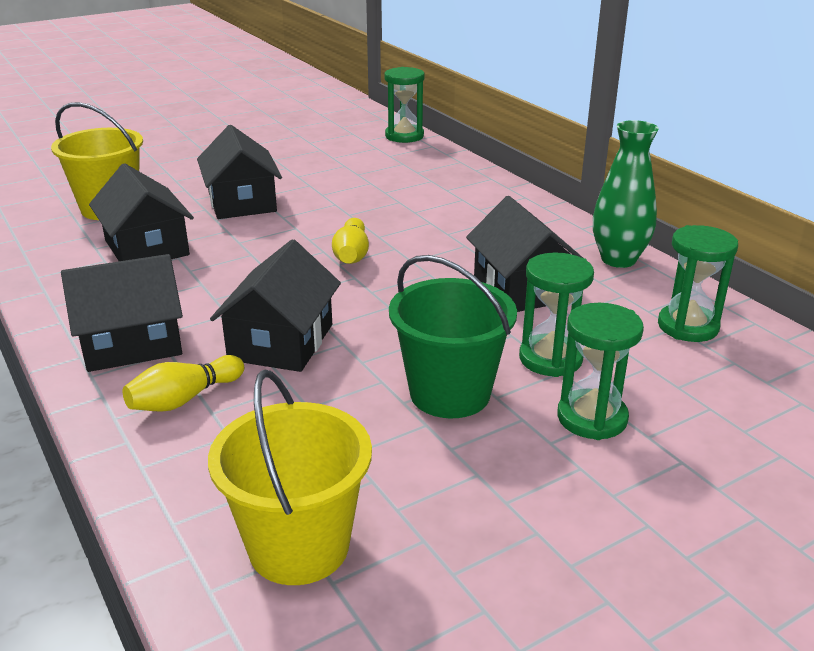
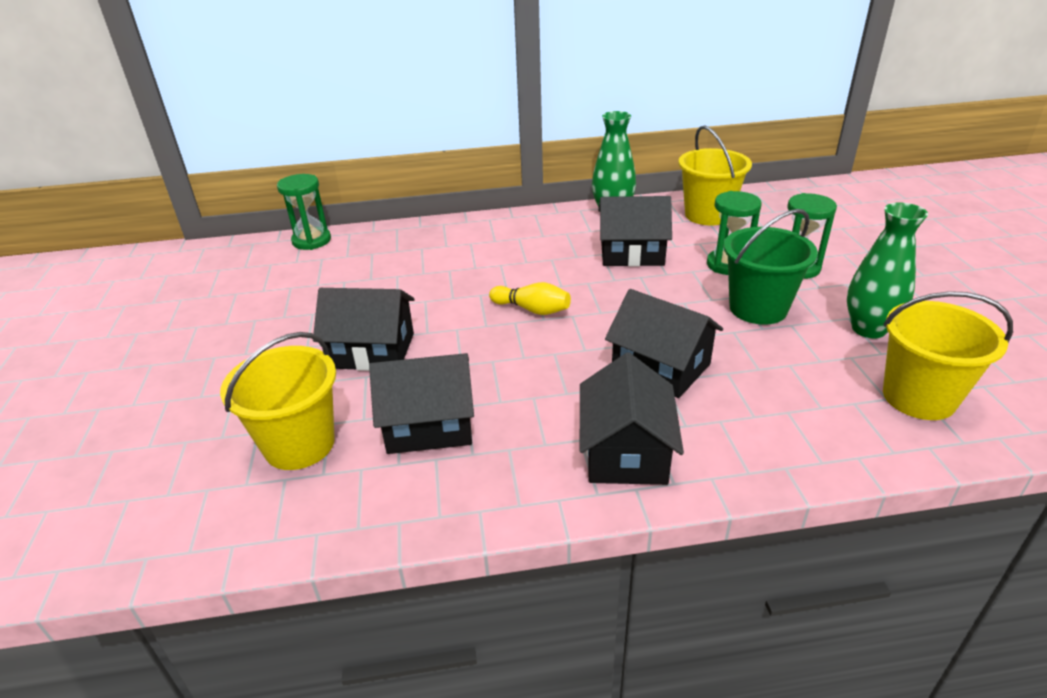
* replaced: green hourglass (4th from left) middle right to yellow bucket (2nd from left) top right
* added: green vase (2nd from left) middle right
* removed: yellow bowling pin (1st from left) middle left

## [What you should do]
The expected output is the whole listing, word for word, minus its pictures.

## [Problem solution]
* replaced: green hourglass (4th from left) middle right to yellow bucket (2nd from left) top right
* added: green vase (2nd from left) middle right
* removed: yellow bowling pin (1st from left) middle left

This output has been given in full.